──────── SUPPLIED DATA ────────

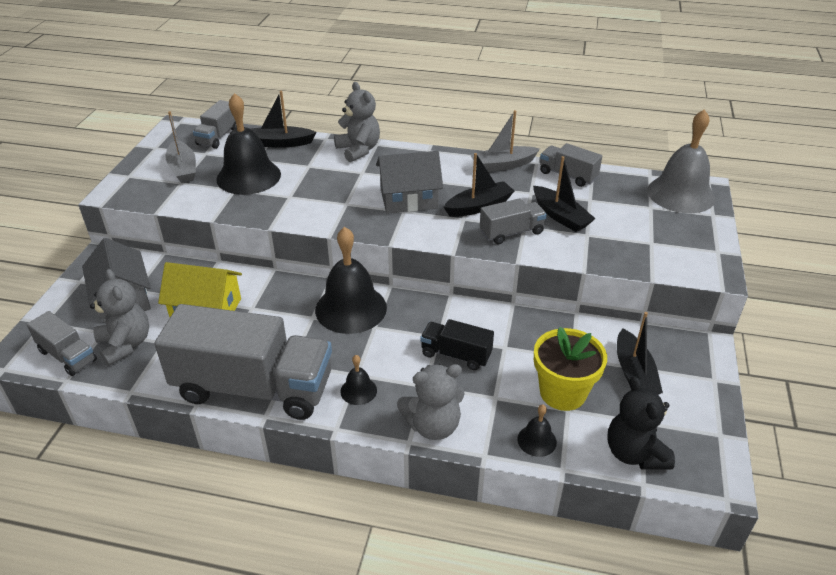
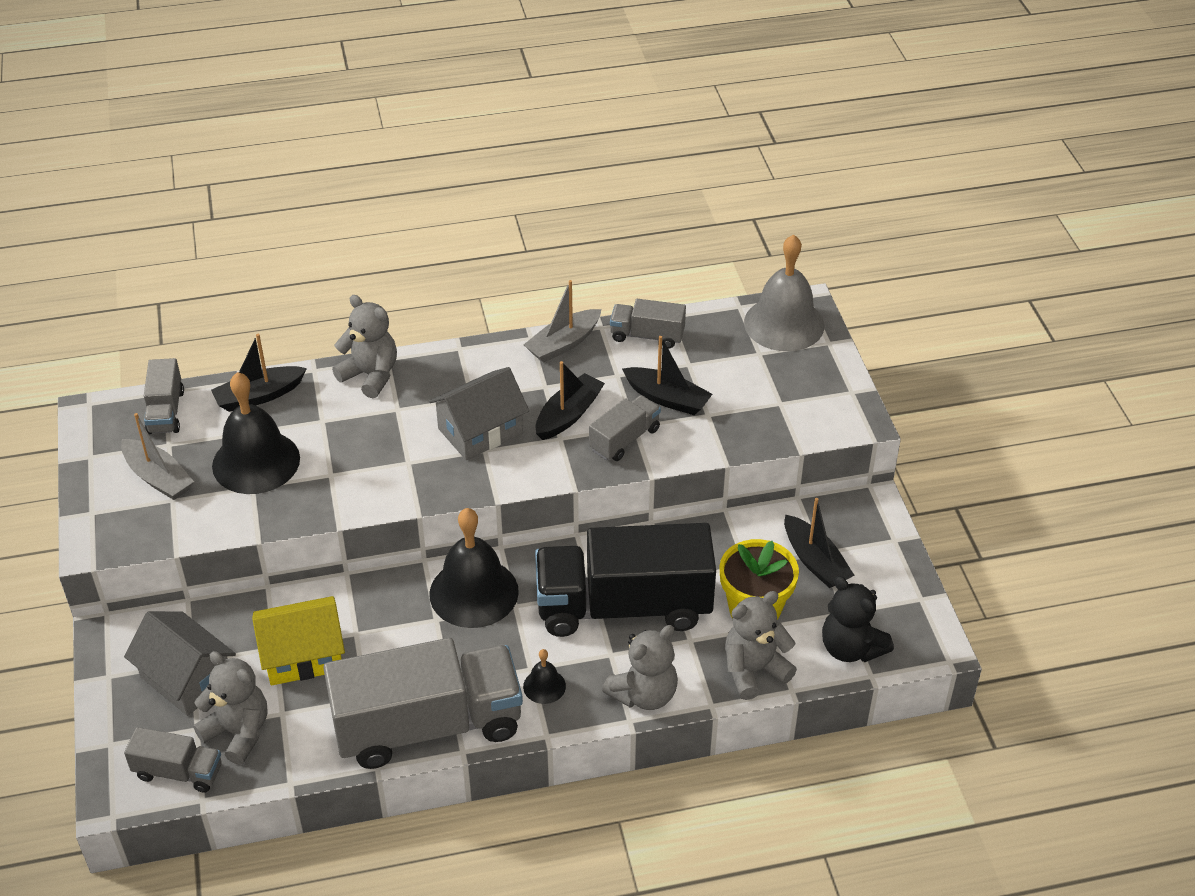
camera: 25 degrees left, 5 degrees up
(456, 355) = (623, 607): black truck -> black truck, size x2.15
(537, 440) = (754, 670): black bell -> grey teddy bear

────────

## ABOUT THIS TASK
The whole listing above, minus its pictures, is what you should write out word for word.

## ANSWER SECTION
camera: 25 degrees left, 5 degrees up
(456, 355) = (623, 607): black truck -> black truck, size x2.15
(537, 440) = (754, 670): black bell -> grey teddy bear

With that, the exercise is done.